-- Given data follows --

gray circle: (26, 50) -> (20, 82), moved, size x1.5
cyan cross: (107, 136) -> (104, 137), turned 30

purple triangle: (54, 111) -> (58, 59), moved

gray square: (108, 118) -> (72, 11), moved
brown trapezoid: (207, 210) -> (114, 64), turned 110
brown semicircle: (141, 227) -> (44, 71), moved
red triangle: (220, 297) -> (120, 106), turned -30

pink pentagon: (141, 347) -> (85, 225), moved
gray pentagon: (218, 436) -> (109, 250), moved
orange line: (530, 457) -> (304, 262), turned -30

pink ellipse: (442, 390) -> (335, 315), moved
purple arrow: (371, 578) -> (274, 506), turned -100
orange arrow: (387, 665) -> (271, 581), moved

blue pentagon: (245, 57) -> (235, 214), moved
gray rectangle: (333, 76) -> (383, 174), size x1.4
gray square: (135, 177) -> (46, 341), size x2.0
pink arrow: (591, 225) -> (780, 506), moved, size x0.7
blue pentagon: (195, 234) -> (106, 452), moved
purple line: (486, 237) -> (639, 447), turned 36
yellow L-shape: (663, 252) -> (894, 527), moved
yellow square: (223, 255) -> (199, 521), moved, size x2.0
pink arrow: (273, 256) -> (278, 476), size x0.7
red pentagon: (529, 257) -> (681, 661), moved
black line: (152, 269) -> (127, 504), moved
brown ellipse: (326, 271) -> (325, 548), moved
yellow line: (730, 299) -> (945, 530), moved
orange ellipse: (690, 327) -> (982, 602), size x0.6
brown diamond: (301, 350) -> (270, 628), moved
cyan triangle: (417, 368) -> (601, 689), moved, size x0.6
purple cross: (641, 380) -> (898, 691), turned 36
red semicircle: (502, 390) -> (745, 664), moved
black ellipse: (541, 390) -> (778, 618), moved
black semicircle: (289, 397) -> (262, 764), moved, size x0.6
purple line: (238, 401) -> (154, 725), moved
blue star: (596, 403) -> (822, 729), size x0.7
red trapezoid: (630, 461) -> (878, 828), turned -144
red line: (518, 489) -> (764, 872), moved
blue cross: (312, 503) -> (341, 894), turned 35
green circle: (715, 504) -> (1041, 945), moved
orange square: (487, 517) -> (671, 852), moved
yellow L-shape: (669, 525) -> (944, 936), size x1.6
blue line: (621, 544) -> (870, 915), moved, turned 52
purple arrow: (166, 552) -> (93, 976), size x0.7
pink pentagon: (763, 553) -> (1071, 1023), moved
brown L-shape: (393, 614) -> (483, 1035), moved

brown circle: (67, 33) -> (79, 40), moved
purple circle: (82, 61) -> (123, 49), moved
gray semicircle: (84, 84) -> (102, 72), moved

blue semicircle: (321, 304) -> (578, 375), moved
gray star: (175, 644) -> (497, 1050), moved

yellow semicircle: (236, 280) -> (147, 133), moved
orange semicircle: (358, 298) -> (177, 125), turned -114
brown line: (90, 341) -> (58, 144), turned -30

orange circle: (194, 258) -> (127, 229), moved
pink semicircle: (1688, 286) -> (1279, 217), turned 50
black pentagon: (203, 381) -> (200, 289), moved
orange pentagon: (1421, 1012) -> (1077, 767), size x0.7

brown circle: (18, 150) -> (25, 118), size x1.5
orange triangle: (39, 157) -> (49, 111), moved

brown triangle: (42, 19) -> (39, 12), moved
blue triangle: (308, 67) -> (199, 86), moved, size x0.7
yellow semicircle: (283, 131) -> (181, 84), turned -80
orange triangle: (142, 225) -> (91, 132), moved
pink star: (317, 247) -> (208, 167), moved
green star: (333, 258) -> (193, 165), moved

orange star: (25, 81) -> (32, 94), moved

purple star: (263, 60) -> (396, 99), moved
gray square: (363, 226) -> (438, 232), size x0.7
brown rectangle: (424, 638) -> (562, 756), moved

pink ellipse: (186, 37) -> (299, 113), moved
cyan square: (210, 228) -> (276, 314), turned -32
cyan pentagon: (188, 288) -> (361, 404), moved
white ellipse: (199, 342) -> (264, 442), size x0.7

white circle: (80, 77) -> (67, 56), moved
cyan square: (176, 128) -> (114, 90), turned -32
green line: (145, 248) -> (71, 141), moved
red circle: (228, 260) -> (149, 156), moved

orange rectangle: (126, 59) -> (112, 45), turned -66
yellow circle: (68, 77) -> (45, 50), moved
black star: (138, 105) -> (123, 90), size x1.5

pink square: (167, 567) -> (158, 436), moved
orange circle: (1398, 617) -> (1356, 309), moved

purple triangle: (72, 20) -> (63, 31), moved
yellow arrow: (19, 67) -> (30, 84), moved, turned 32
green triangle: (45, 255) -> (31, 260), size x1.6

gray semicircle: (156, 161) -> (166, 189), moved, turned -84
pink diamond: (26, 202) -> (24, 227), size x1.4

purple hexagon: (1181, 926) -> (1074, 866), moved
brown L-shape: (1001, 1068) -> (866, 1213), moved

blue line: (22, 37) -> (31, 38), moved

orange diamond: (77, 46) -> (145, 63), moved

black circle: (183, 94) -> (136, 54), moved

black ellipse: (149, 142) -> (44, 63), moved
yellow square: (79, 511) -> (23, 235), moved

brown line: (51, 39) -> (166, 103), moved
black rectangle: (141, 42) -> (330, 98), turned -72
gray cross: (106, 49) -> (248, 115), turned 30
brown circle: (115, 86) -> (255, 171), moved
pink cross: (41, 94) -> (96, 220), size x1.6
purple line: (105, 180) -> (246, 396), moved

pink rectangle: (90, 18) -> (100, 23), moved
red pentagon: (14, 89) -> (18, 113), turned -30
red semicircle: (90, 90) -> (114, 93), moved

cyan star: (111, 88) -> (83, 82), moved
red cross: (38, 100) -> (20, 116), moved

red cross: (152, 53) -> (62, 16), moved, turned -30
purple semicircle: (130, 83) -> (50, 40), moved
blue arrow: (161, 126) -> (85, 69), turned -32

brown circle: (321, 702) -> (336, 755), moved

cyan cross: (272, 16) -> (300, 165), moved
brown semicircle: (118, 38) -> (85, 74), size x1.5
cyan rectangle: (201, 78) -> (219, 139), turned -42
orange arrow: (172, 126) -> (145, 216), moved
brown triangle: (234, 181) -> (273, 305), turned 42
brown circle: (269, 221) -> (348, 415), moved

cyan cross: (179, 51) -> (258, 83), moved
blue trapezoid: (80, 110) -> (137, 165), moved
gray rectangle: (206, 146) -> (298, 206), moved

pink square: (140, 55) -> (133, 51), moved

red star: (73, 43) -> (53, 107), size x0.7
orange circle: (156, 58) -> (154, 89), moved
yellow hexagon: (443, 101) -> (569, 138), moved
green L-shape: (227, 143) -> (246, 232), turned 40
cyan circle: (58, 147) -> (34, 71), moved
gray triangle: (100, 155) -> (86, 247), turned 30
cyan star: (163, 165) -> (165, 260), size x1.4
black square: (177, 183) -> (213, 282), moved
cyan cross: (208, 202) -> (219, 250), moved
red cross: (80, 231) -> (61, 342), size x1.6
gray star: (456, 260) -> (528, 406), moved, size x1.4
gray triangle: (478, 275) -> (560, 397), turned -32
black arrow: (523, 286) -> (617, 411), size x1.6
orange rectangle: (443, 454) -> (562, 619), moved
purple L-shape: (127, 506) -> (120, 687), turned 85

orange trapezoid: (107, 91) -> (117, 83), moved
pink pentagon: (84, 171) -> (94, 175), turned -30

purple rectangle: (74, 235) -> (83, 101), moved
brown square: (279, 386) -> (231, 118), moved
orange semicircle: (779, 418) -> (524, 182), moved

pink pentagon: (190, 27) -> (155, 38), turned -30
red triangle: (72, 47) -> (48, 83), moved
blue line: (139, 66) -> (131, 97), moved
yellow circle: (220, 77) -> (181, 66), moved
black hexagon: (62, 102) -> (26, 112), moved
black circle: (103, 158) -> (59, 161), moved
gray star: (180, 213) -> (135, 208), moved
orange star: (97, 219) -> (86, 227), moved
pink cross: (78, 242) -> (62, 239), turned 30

-- Given data concluded --

• [Action item]: Your answer should consist only of the lines above between the line holding "brown semicircle: (118, 38)" and the line holding "pink square: (140, 55) -> (133, 51), moved", inclusive, each transcribed exactly.

• [Answer]:
brown semicircle: (118, 38) -> (85, 74), size x1.5
cyan rectangle: (201, 78) -> (219, 139), turned -42
orange arrow: (172, 126) -> (145, 216), moved
brown triangle: (234, 181) -> (273, 305), turned 42
brown circle: (269, 221) -> (348, 415), moved

cyan cross: (179, 51) -> (258, 83), moved
blue trapezoid: (80, 110) -> (137, 165), moved
gray rectangle: (206, 146) -> (298, 206), moved

pink square: (140, 55) -> (133, 51), moved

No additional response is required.